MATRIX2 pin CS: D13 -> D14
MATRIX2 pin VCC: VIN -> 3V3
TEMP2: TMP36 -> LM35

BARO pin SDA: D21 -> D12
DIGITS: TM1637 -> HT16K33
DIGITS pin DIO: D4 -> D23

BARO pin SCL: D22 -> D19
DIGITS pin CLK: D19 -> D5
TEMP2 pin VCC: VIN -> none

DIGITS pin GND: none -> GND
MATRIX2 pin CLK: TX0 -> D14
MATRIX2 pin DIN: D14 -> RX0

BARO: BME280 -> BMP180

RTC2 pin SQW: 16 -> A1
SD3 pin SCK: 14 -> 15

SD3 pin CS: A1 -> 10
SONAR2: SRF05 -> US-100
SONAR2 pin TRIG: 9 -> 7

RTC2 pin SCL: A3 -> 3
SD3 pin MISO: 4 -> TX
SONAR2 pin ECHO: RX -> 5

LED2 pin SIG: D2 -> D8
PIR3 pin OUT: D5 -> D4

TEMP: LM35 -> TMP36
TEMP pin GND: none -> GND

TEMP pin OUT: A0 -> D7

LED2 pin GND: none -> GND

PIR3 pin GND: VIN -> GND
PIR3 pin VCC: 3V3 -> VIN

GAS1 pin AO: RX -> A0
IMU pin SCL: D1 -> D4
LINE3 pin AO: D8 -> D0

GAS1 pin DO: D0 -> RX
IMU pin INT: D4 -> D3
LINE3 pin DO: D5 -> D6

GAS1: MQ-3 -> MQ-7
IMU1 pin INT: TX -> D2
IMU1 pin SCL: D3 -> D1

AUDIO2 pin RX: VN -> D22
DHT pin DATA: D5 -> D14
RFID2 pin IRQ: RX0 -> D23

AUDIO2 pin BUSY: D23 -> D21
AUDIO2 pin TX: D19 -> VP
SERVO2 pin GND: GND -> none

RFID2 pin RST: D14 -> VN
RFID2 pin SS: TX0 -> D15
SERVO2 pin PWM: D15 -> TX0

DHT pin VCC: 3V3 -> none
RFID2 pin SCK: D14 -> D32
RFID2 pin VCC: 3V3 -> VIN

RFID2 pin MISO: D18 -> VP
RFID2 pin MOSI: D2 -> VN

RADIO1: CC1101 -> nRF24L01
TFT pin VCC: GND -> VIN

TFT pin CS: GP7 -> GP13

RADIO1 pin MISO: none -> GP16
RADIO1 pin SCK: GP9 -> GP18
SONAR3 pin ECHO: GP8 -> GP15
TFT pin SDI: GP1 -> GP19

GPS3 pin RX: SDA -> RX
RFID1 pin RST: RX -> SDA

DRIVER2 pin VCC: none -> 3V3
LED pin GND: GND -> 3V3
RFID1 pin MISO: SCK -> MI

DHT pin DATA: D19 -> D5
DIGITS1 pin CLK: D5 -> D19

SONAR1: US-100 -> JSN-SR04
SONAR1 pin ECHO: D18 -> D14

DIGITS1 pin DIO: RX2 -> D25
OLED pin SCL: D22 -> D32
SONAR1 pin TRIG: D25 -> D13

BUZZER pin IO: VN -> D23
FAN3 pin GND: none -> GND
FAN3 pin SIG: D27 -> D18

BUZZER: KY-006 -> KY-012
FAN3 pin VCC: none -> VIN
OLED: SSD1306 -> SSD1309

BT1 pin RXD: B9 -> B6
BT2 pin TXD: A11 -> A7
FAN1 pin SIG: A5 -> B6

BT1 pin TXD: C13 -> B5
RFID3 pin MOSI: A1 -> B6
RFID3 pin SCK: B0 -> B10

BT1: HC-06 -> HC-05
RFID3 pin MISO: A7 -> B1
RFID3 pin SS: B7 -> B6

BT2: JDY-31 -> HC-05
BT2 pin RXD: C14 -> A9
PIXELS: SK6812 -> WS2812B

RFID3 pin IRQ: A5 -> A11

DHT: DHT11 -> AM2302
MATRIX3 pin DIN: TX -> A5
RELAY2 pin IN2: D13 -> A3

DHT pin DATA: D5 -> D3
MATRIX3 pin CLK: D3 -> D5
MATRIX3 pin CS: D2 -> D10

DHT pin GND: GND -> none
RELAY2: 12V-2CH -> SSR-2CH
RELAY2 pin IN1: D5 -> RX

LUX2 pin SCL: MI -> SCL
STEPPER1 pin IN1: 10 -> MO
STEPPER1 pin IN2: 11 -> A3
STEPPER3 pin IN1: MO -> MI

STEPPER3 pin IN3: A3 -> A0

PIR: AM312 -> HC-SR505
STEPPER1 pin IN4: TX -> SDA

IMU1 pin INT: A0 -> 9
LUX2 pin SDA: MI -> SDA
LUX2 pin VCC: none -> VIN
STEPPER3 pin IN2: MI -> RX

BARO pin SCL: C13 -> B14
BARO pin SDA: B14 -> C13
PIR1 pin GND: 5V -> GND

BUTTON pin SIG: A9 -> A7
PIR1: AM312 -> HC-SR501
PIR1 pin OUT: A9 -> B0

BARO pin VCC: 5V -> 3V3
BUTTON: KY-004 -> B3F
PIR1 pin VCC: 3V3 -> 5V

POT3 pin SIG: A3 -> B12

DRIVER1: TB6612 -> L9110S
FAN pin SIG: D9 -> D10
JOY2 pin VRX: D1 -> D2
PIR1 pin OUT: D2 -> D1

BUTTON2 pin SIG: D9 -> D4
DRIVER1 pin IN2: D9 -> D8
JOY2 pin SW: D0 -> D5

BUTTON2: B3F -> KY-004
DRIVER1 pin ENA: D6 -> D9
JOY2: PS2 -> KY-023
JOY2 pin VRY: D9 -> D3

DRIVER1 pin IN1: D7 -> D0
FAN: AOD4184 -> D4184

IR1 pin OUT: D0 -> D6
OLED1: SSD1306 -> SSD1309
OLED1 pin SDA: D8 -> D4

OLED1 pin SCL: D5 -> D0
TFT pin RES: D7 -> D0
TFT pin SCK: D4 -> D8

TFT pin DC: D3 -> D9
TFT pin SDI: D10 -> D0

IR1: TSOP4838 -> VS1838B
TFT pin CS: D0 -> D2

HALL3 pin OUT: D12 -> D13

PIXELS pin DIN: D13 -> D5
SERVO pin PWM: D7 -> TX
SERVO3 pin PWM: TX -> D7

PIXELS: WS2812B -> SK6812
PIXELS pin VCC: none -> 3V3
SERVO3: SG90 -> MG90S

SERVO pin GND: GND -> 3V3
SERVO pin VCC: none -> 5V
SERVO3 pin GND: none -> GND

------------------------------

ACTIVITY:
Please find each line in the records above that holds the word "PIXELS", and copy it.

THE COMPLETED TASK:
PIXELS: SK6812 -> WS2812B
PIXELS pin DIN: D13 -> D5
PIXELS: WS2812B -> SK6812
PIXELS pin VCC: none -> 3V3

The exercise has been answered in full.